* _WORK REQUIRED_
Determine the count of lines in the following entries that contain the string "green". Write only the number.

* _PROVIDED INFORMATION_
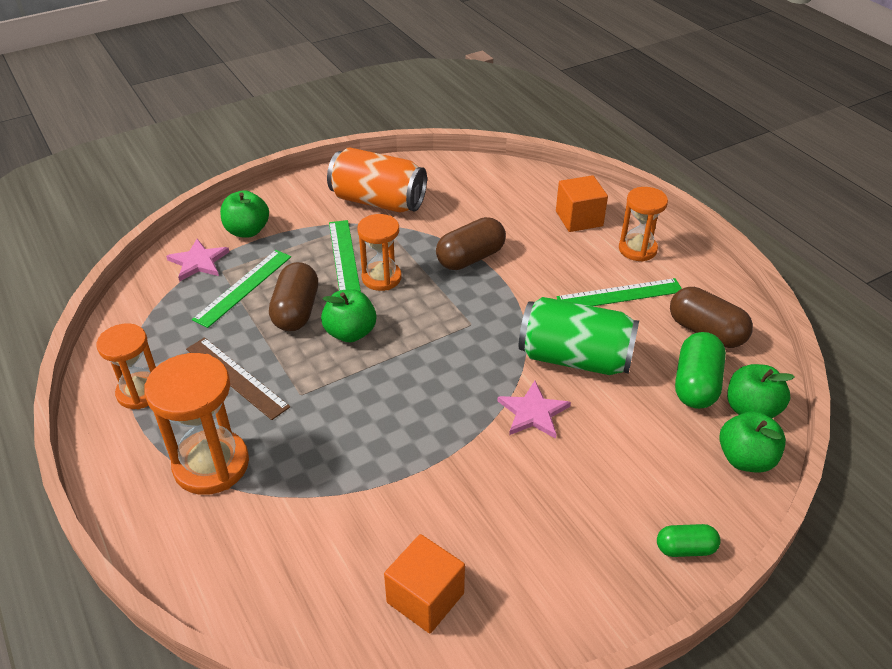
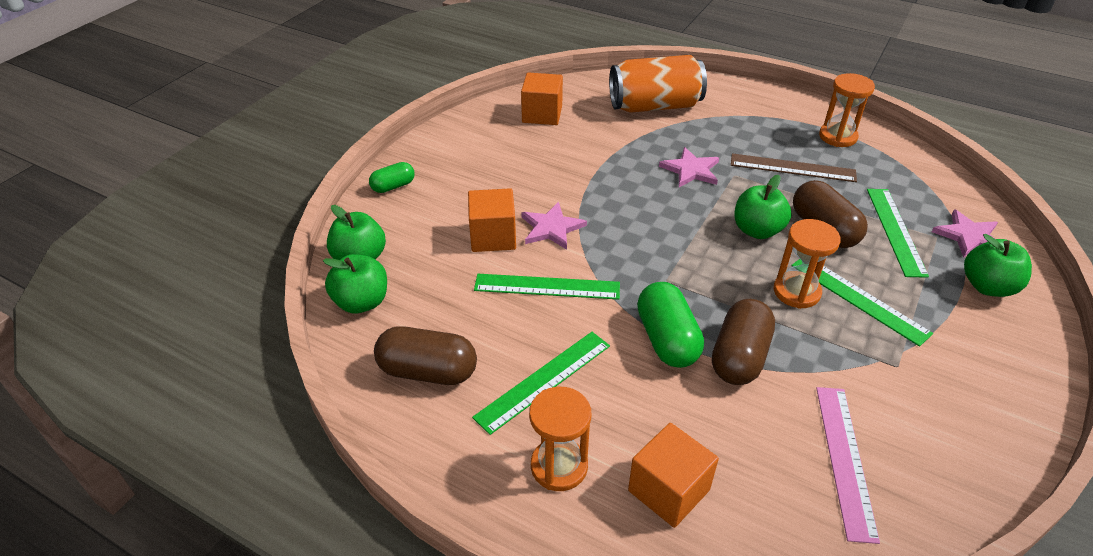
camera: 150 degrees right, 0 degrees up
(211, 465) = (733, 122): orange hourglass -> none
(335, 419) = (691, 170): none -> pink star
(378, 201) = (929, 393): orange can -> orange can (655, 106)
(466, 196) = (845, 459): none -> pink ruler
(575, 358) = (547, 287): green can -> green ruler
(597, 427) = (493, 237): none -> orange cube
(696, 384) = (421, 306): green capsule -> green capsule (667, 339)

* _OUTPUT OF THE TASK_
2